(Beginning of Data excerpt)

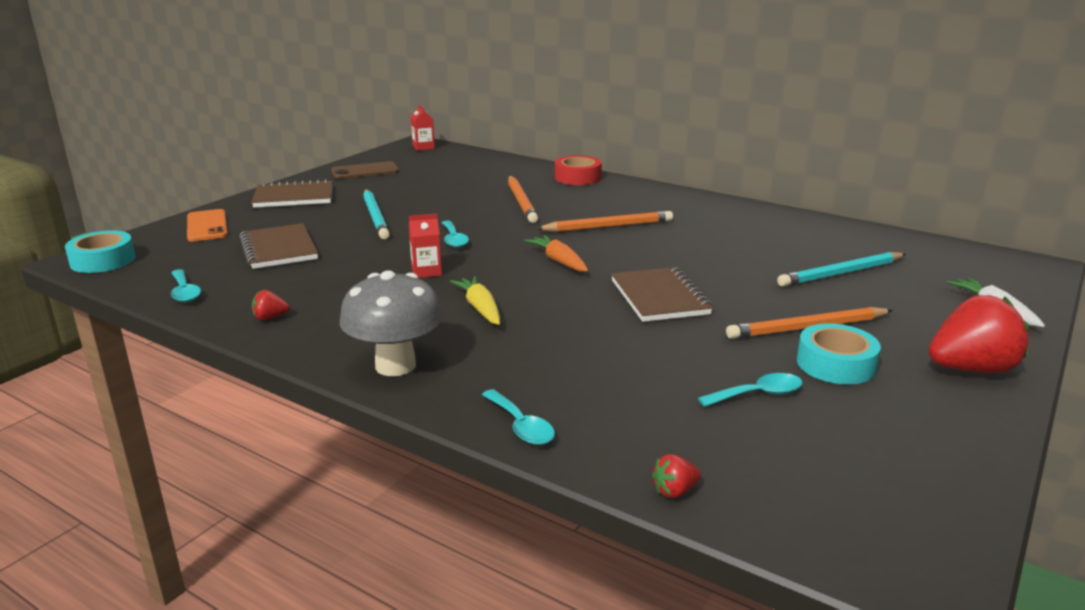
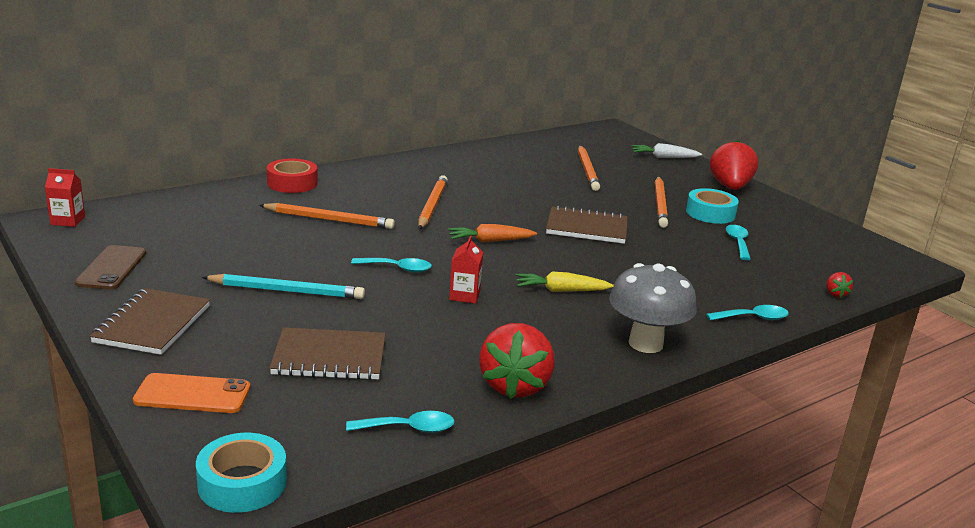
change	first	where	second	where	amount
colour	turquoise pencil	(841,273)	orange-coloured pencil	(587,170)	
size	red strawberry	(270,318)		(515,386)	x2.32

(End of Data excerpt)

Work instruction: Would you please output the listing above exactly, leaving out the pictures?

Your response:
change	first	where	second	where	amount
colour	turquoise pencil	(841,273)	orange-coloured pencil	(587,170)	
size	red strawberry	(270,318)		(515,386)	x2.32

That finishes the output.